::: EXERCISE DATA

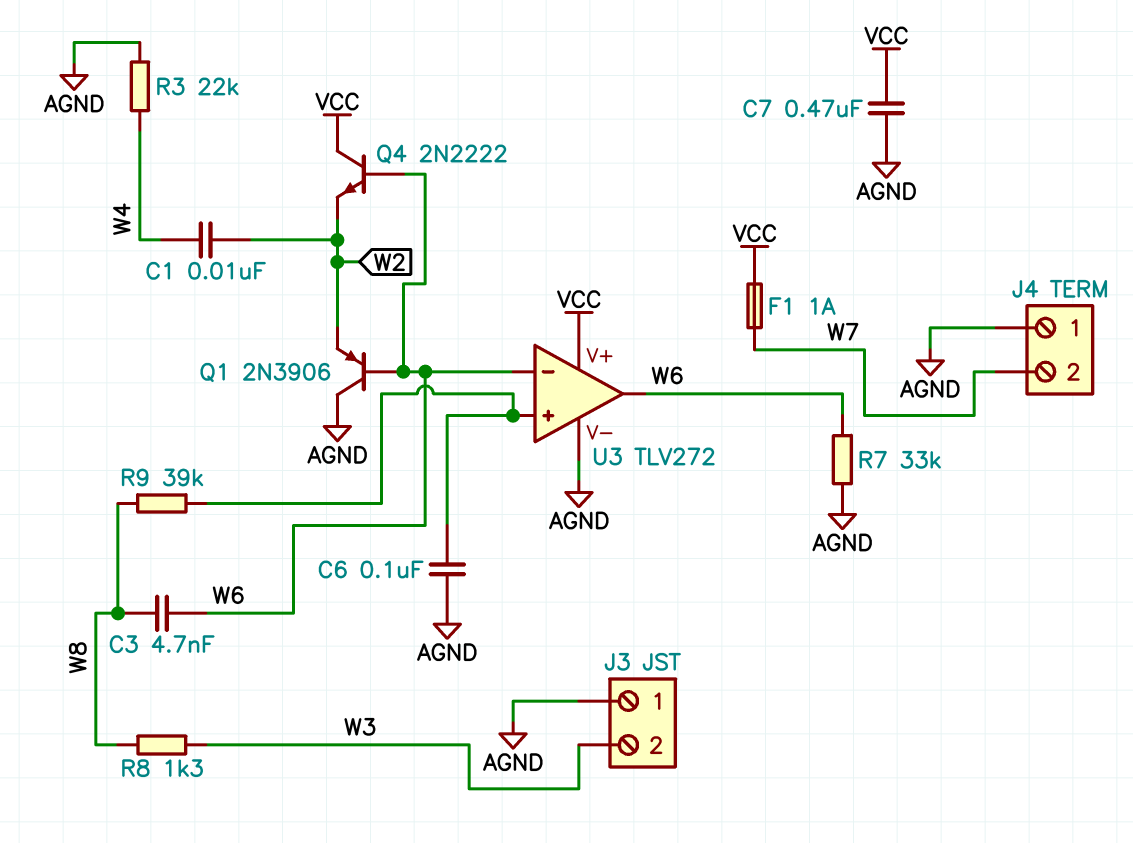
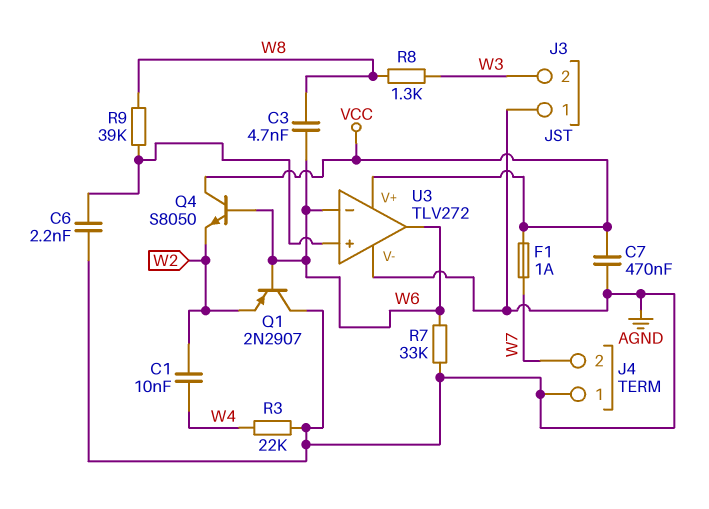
C6: 100nF (AGND, U3/in+) -> 2.2nF (AGND, U3/in+)
Q1: PNP 2N3906 (B W6, C AGND, E W2) -> PNP 2N2907 (B W6, C AGND, E W2)
Q4: NPN 2N2222 (B W6, C VCC, E W2) -> NPN S8050 (B W6, C VCC, E W2)

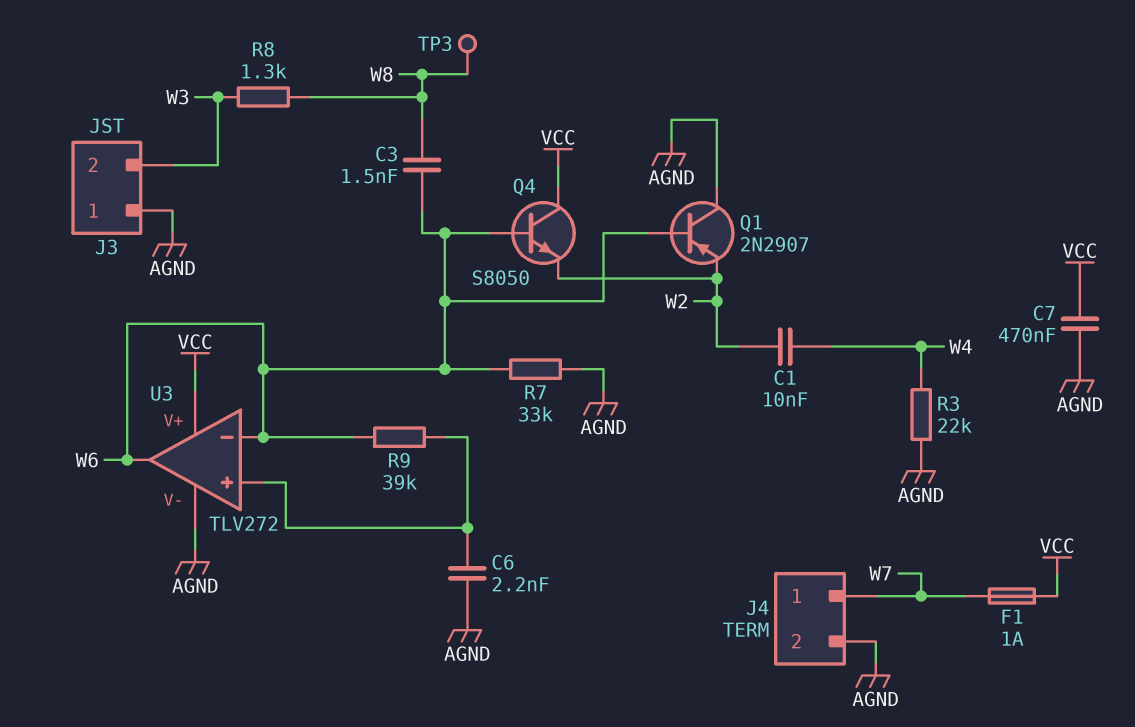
C3: 4.7nF (W6, W8) -> 1.5nF (W6, W8)
J4 pin 1: AGND -> W7
J4 pin 2: W7 -> AGND
R9: 39k (U3/in+, W8) -> 39k (U3/in+, W6)
TP3: none -> test point (W8)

::::::

TRY IT
Drop every picture, then write out the remaining entries above exactly as they appear.

RESULT BELOW
C6: 100nF (AGND, U3/in+) -> 2.2nF (AGND, U3/in+)
Q1: PNP 2N3906 (B W6, C AGND, E W2) -> PNP 2N2907 (B W6, C AGND, E W2)
Q4: NPN 2N2222 (B W6, C VCC, E W2) -> NPN S8050 (B W6, C VCC, E W2)

C3: 4.7nF (W6, W8) -> 1.5nF (W6, W8)
J4 pin 1: AGND -> W7
J4 pin 2: W7 -> AGND
R9: 39k (U3/in+, W8) -> 39k (U3/in+, W6)
TP3: none -> test point (W8)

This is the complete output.